- TASK DESCRIPTION: Each entry that follows must be output without any deviation.

- TASK INPUT:

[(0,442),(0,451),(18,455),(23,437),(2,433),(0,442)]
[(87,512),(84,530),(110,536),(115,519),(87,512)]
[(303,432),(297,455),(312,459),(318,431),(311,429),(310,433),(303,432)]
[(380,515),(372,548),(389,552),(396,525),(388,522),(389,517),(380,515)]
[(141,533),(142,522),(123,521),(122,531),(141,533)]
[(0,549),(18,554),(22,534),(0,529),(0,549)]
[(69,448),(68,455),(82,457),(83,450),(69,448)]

- TASK RESULT:
[(0,442),(0,451),(18,455),(23,437),(2,433),(0,442)]
[(87,512),(84,530),(110,536),(115,519),(87,512)]
[(303,432),(297,455),(312,459),(318,431),(311,429),(310,433),(303,432)]
[(380,515),(372,548),(389,552),(396,525),(388,522),(389,517),(380,515)]
[(141,533),(142,522),(123,521),(122,531),(141,533)]
[(0,549),(18,554),(22,534),(0,529),(0,549)]
[(69,448),(68,455),(82,457),(83,450),(69,448)]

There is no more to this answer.